══ Exercise data ══

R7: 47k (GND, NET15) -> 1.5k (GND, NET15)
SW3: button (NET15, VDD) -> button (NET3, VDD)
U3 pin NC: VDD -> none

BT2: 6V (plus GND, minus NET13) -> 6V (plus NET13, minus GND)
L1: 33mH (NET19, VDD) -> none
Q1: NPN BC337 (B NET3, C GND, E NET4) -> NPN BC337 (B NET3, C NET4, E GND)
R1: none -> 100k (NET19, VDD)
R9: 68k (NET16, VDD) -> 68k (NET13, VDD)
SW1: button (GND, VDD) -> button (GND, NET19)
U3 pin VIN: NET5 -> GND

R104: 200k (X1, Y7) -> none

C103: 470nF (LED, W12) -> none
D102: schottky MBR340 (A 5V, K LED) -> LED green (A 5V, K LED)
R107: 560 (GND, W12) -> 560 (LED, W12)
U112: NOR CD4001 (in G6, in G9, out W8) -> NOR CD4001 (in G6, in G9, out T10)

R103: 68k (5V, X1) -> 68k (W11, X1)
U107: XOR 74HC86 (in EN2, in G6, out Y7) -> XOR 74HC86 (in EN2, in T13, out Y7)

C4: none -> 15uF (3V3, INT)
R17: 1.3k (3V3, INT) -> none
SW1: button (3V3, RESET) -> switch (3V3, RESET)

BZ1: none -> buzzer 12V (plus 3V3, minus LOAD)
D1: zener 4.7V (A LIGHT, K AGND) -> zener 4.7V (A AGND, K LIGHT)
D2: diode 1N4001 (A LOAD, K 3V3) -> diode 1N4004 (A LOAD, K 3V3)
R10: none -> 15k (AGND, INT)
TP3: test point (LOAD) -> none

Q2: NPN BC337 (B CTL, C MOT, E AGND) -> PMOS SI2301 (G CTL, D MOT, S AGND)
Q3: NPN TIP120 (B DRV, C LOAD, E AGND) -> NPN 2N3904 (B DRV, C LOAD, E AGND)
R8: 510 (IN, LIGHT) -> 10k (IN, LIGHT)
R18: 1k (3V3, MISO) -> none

═══

__Problem to solve__. Note every line of the records that holds the word "LOAD", and copy it.

__Exercise solution__.
BZ1: none -> buzzer 12V (plus 3V3, minus LOAD)
D2: diode 1N4001 (A LOAD, K 3V3) -> diode 1N4004 (A LOAD, K 3V3)
TP3: test point (LOAD) -> none
Q3: NPN TIP120 (B DRV, C LOAD, E AGND) -> NPN 2N3904 (B DRV, C LOAD, E AGND)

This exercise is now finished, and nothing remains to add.